* _RECORDED DATA_
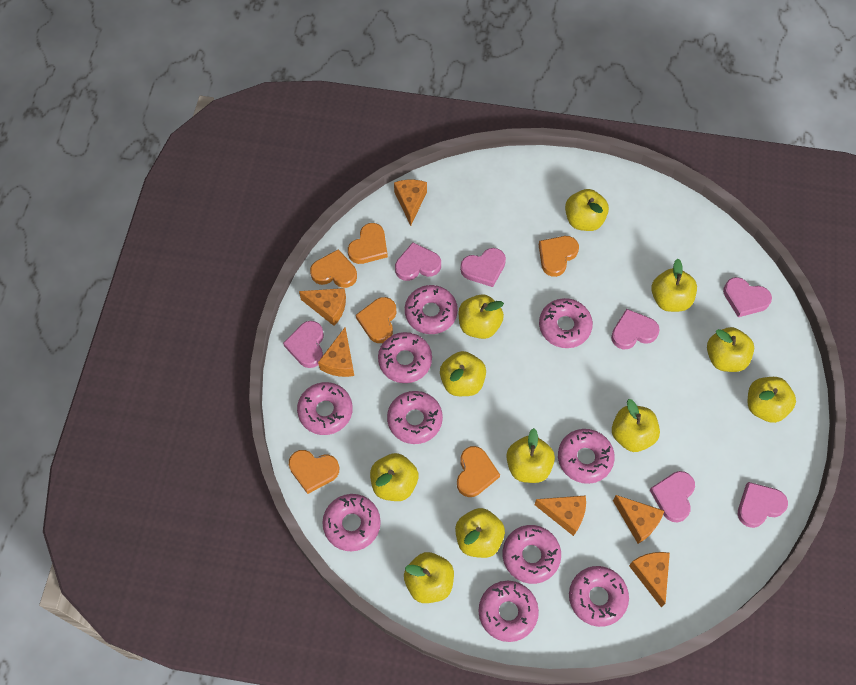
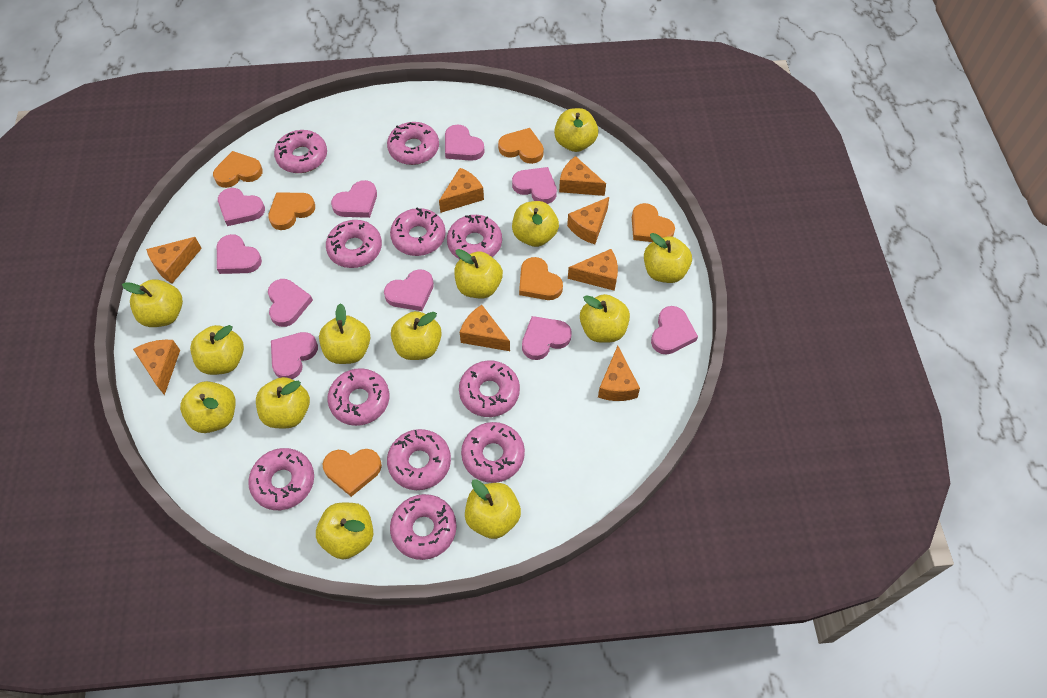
orange cheese: 6 -> 8
pink donut: 10 -> 11
pink heart: 7 -> 10
yellow apple: 11 -> 13

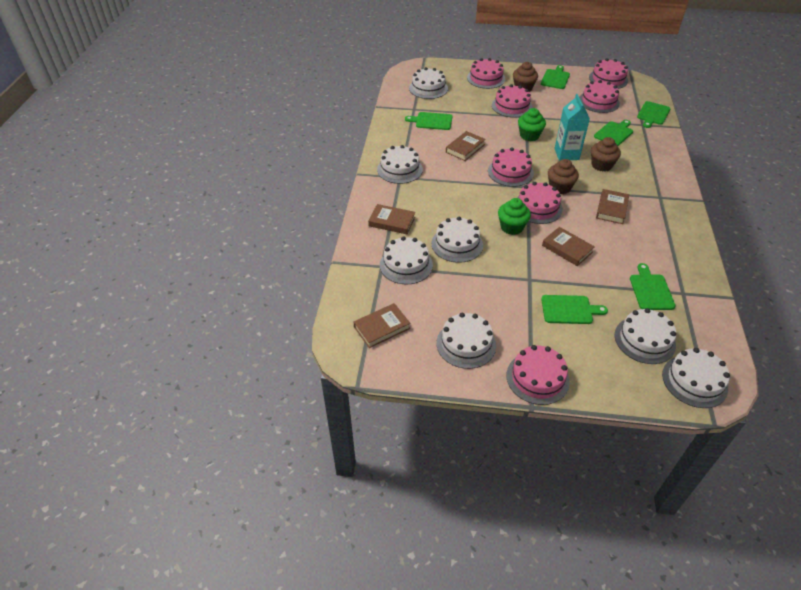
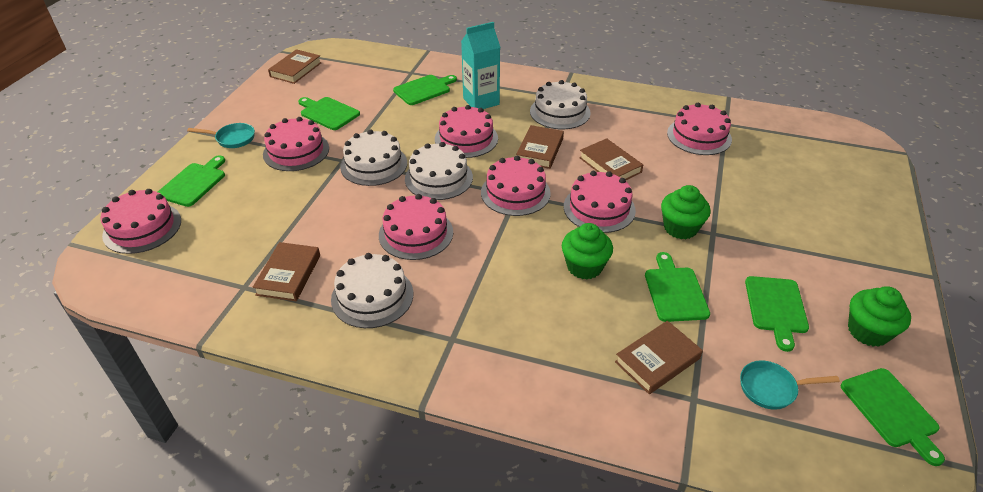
brown cupcake: 3 -> 0
green cupcake: 2 -> 3
turquoise pan: 0 -> 2
white cake: 7 -> 4

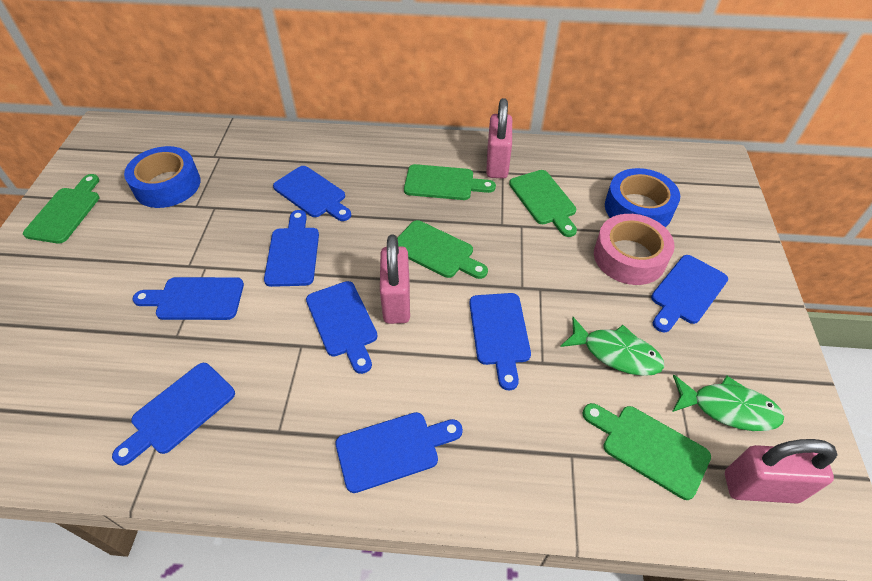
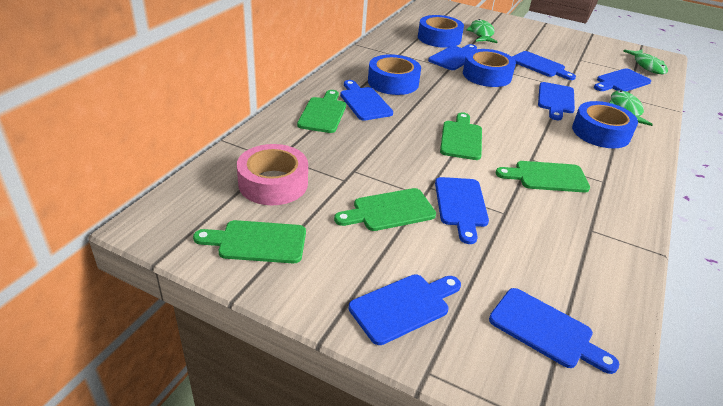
blue tape: 2 -> 4
green fish: 2 -> 3
pink padlock: 3 -> 0

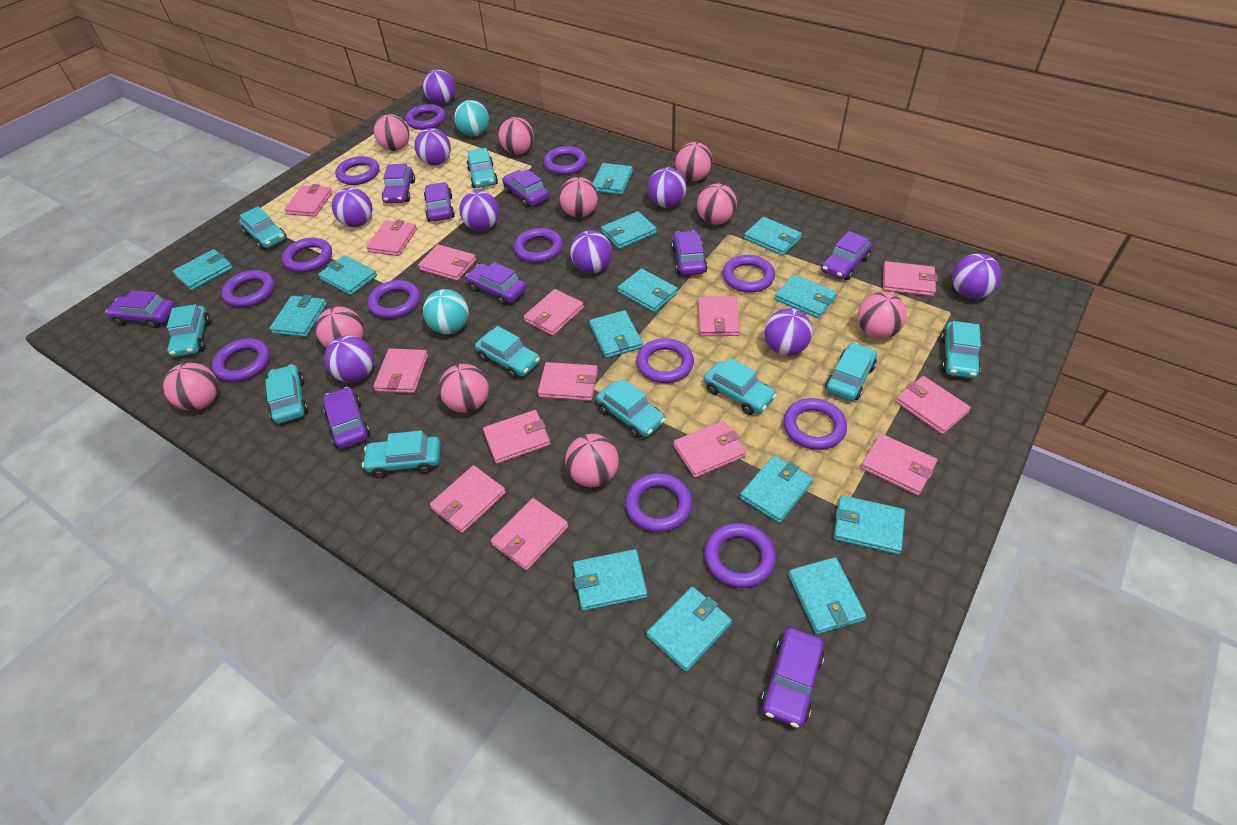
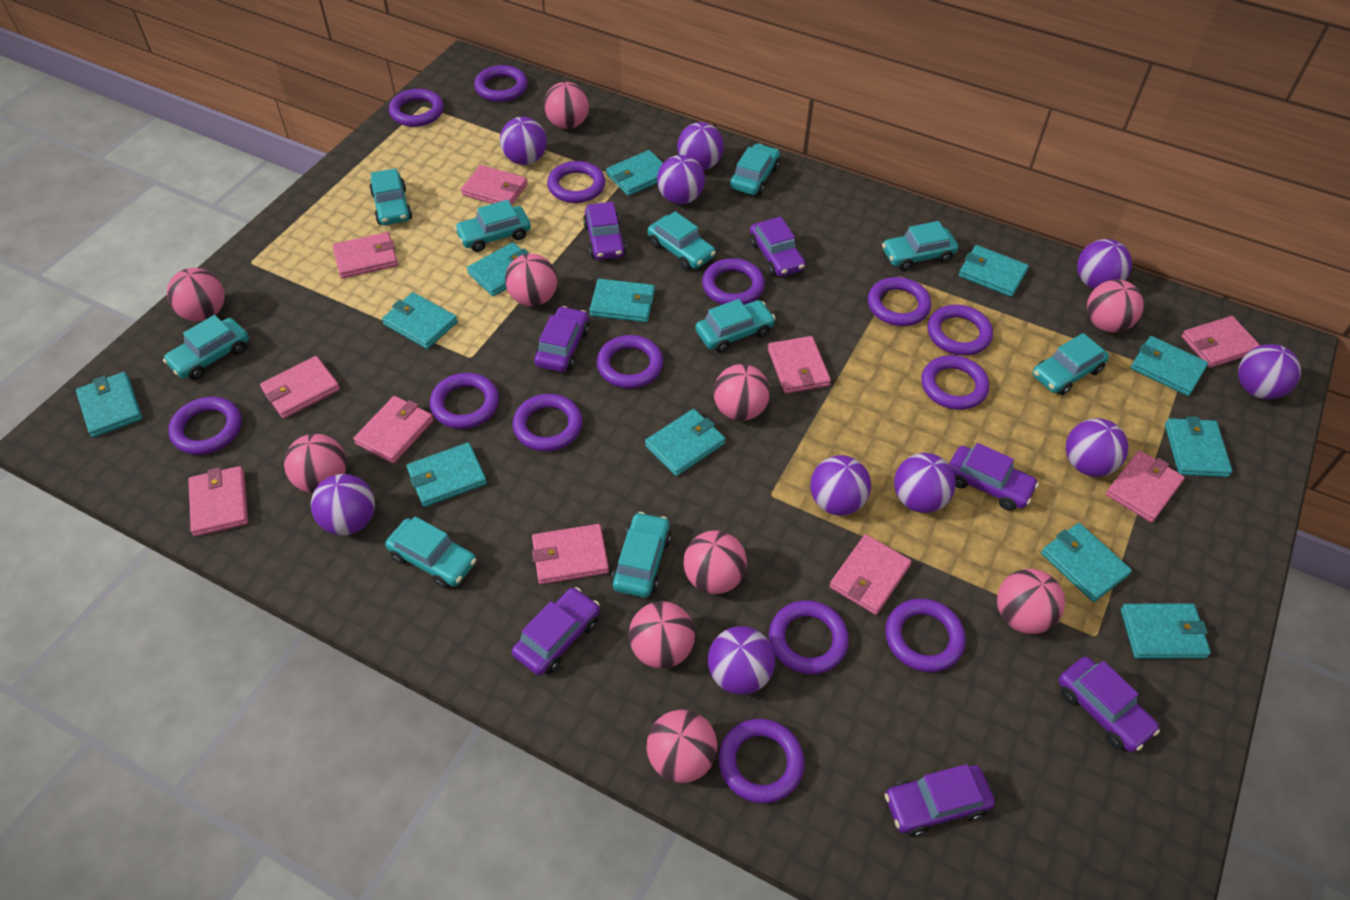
pink wallet: 14 -> 10
purple ball: 9 -> 10
purple car: 9 -> 7
purple ring: 13 -> 14
turquoise ball: 2 -> 0
turquoise wallet: 14 -> 12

* _REQUIRED ACTION_
Check each line above for the string "pink" and copy those that have it.

* _TASK RESPONSE_
pink donut: 10 -> 11
pink heart: 7 -> 10
pink padlock: 3 -> 0
pink wallet: 14 -> 10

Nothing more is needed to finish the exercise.